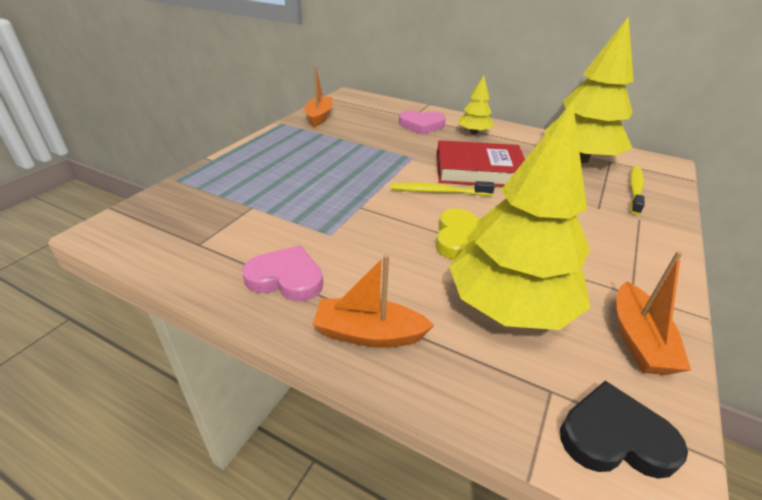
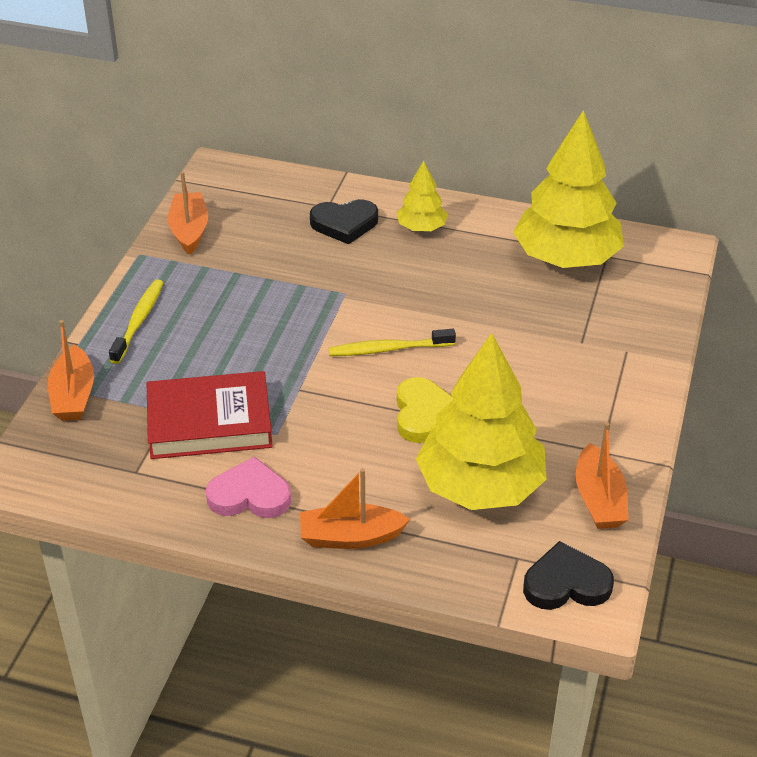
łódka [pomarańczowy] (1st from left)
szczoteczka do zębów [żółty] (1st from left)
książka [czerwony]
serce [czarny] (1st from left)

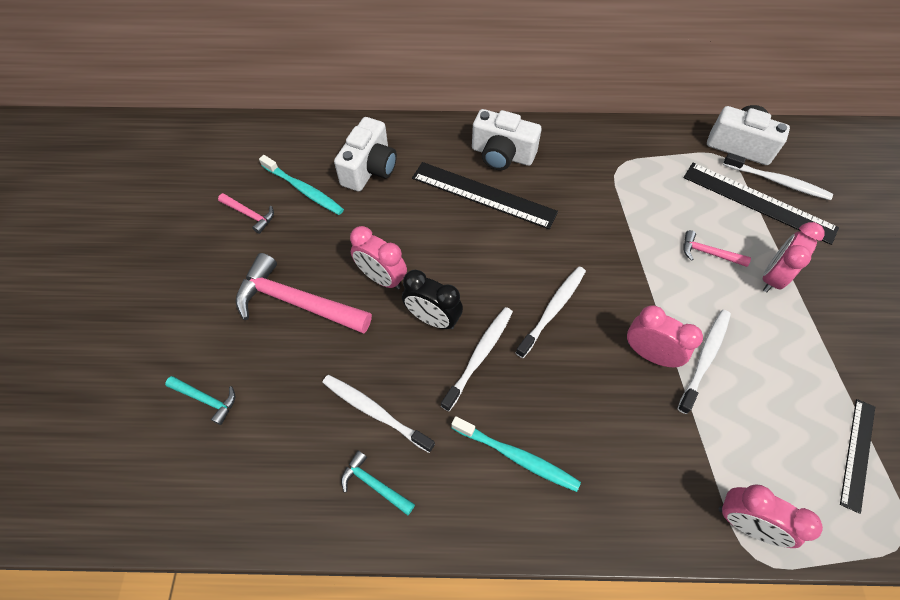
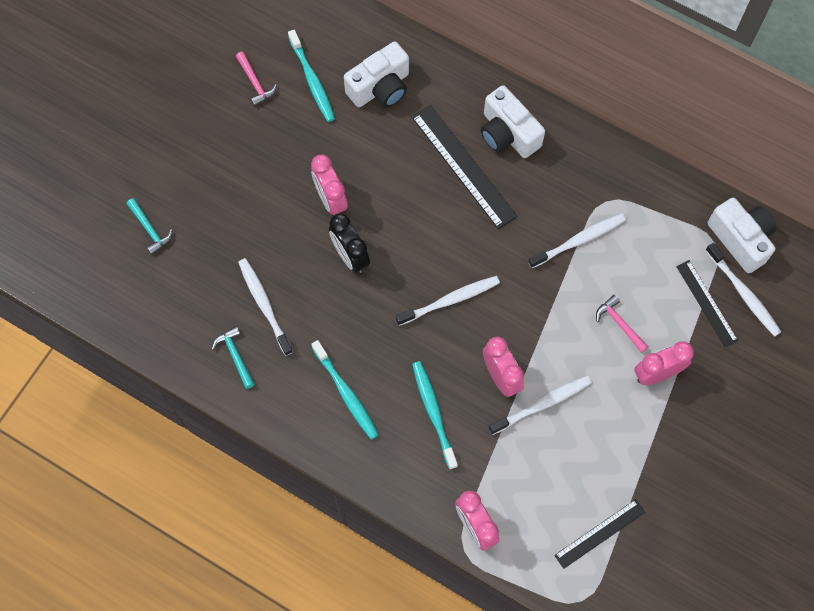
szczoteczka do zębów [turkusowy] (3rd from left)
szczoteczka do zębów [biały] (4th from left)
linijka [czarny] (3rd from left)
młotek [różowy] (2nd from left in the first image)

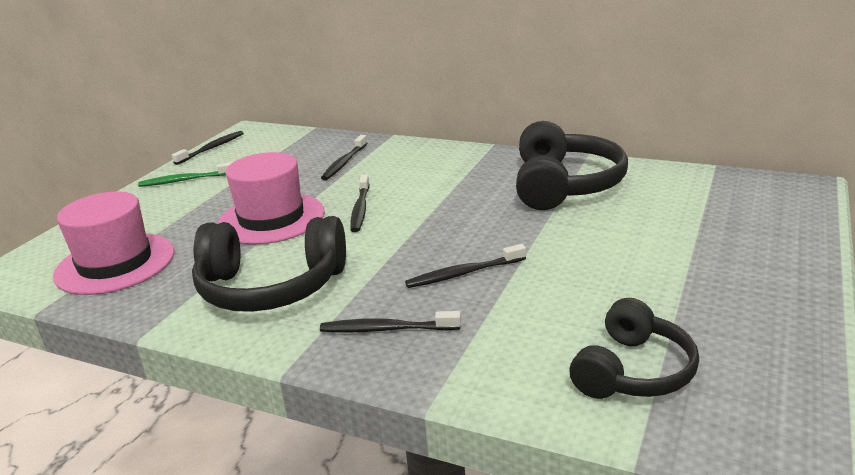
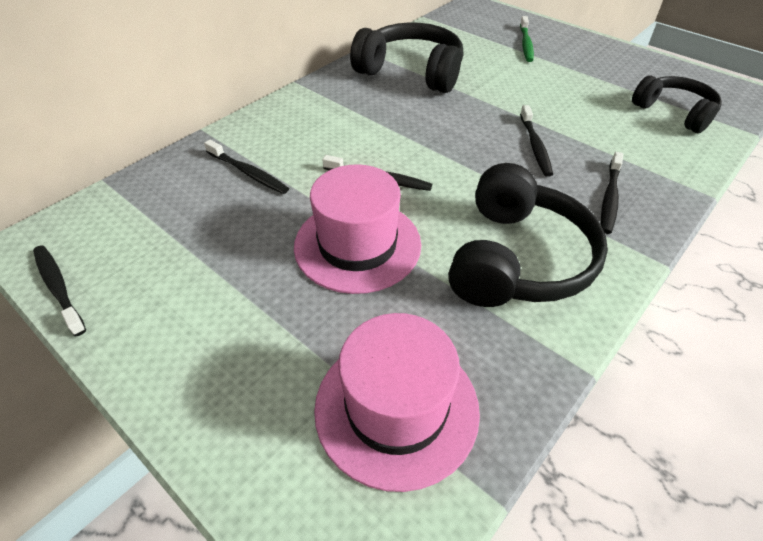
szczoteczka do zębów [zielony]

○ ○ ○ ○ ○

YOUR INSTRUCTIONS
With the images removed, reproduce all the material above word for word.

OUTPUT BELOW
łódka [pomarańczowy] (1st from left)
szczoteczka do zębów [żółty] (1st from left)
książka [czerwony]
serce [czarny] (1st from left)

szczoteczka do zębów [turkusowy] (3rd from left)
szczoteczka do zębów [biały] (4th from left)
linijka [czarny] (3rd from left)
młotek [różowy] (2nd from left in the first image)

szczoteczka do zębów [zielony]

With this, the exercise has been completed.